#### [INSTRUCTIONS FOR THE TASK]
Every line below must be reproduced exactly. Copy them all.

#### [MATERIAL SUPPLIED]
----
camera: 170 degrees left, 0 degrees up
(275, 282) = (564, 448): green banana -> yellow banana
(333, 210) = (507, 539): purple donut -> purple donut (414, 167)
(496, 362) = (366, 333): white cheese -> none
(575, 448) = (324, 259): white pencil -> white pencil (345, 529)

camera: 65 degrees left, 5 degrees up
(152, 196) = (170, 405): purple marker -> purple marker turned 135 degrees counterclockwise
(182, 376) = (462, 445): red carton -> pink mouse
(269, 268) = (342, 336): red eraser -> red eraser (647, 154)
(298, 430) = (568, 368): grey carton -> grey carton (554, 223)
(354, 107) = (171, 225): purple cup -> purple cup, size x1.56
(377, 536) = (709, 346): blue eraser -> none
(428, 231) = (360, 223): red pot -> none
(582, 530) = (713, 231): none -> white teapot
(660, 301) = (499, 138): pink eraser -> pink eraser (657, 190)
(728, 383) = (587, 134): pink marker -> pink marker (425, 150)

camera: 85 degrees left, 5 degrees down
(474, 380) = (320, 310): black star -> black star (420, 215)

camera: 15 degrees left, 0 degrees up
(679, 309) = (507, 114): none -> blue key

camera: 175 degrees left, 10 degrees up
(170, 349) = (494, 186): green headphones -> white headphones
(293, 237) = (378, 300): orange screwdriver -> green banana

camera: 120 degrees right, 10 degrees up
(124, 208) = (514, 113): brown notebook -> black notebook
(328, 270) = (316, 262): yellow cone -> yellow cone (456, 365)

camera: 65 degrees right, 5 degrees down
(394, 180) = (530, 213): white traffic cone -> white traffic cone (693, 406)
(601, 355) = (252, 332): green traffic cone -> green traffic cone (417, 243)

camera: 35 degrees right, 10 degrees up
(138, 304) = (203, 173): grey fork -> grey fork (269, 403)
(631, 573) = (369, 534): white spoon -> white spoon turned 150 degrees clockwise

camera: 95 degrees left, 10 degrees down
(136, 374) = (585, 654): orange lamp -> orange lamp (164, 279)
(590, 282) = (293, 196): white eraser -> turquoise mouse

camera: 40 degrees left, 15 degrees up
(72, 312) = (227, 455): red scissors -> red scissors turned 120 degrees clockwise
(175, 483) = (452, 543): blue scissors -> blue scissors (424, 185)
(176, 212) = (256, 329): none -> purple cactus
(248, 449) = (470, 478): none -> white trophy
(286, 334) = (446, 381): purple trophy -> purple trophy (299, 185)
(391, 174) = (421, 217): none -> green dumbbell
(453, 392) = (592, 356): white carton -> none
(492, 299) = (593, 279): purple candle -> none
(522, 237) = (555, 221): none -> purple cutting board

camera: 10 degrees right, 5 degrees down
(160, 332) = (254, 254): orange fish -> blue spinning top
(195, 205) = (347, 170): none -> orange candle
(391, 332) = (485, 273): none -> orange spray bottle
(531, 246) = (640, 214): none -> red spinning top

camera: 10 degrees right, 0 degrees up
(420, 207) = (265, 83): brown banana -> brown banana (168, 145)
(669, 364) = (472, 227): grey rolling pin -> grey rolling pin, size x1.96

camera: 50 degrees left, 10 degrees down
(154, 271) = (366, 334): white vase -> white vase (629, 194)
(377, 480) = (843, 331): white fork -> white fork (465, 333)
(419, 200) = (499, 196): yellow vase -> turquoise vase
----
#### [ANSWER SPACE]
camera: 170 degrees left, 0 degrees up
(275, 282) = (564, 448): green banana -> yellow banana
(333, 210) = (507, 539): purple donut -> purple donut (414, 167)
(496, 362) = (366, 333): white cheese -> none
(575, 448) = (324, 259): white pencil -> white pencil (345, 529)

camera: 65 degrees left, 5 degrees up
(152, 196) = (170, 405): purple marker -> purple marker turned 135 degrees counterclockwise
(182, 376) = (462, 445): red carton -> pink mouse
(269, 268) = (342, 336): red eraser -> red eraser (647, 154)
(298, 430) = (568, 368): grey carton -> grey carton (554, 223)
(354, 107) = (171, 225): purple cup -> purple cup, size x1.56
(377, 536) = (709, 346): blue eraser -> none
(428, 231) = (360, 223): red pot -> none
(582, 530) = (713, 231): none -> white teapot
(660, 301) = (499, 138): pink eraser -> pink eraser (657, 190)
(728, 383) = (587, 134): pink marker -> pink marker (425, 150)

camera: 85 degrees left, 5 degrees down
(474, 380) = (320, 310): black star -> black star (420, 215)

camera: 15 degrees left, 0 degrees up
(679, 309) = (507, 114): none -> blue key

camera: 175 degrees left, 10 degrees up
(170, 349) = (494, 186): green headphones -> white headphones
(293, 237) = (378, 300): orange screwdriver -> green banana

camera: 120 degrees right, 10 degrees up
(124, 208) = (514, 113): brown notebook -> black notebook
(328, 270) = (316, 262): yellow cone -> yellow cone (456, 365)

camera: 65 degrees right, 5 degrees down
(394, 180) = (530, 213): white traffic cone -> white traffic cone (693, 406)
(601, 355) = (252, 332): green traffic cone -> green traffic cone (417, 243)

camera: 35 degrees right, 10 degrees up
(138, 304) = (203, 173): grey fork -> grey fork (269, 403)
(631, 573) = (369, 534): white spoon -> white spoon turned 150 degrees clockwise

camera: 95 degrees left, 10 degrees down
(136, 374) = (585, 654): orange lamp -> orange lamp (164, 279)
(590, 282) = (293, 196): white eraser -> turquoise mouse

camera: 40 degrees left, 15 degrees up
(72, 312) = (227, 455): red scissors -> red scissors turned 120 degrees clockwise
(175, 483) = (452, 543): blue scissors -> blue scissors (424, 185)
(176, 212) = (256, 329): none -> purple cactus
(248, 449) = (470, 478): none -> white trophy
(286, 334) = (446, 381): purple trophy -> purple trophy (299, 185)
(391, 174) = (421, 217): none -> green dumbbell
(453, 392) = (592, 356): white carton -> none
(492, 299) = (593, 279): purple candle -> none
(522, 237) = (555, 221): none -> purple cutting board

camera: 10 degrees right, 5 degrees down
(160, 332) = (254, 254): orange fish -> blue spinning top
(195, 205) = (347, 170): none -> orange candle
(391, 332) = (485, 273): none -> orange spray bottle
(531, 246) = (640, 214): none -> red spinning top

camera: 10 degrees right, 0 degrees up
(420, 207) = (265, 83): brown banana -> brown banana (168, 145)
(669, 364) = (472, 227): grey rolling pin -> grey rolling pin, size x1.96

camera: 50 degrees left, 10 degrees down
(154, 271) = (366, 334): white vase -> white vase (629, 194)
(377, 480) = (843, 331): white fork -> white fork (465, 333)
(419, 200) = (499, 196): yellow vase -> turquoise vase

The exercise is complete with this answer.